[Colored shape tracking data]
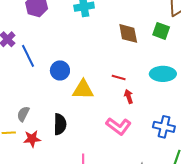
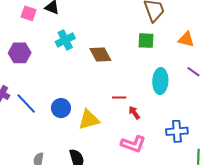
brown diamond: (128, 33) -> (100, 55), moved
cyan ellipse: (163, 74) -> (160, 81), turned -70

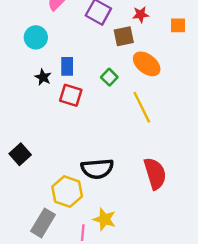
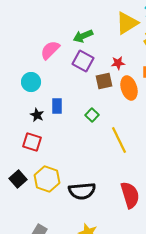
orange ellipse: (147, 64) -> (129, 88), moved, turned 35
red square: (71, 95) -> (32, 142), moved
yellow hexagon: (67, 192) -> (47, 179), moved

__WHAT TO WORK ON__: Report each line of the entries where the word "ellipse" occurs.

__THE ANSWER__:
cyan ellipse: (163, 74) -> (160, 81), turned -70
orange ellipse: (147, 64) -> (129, 88), moved, turned 35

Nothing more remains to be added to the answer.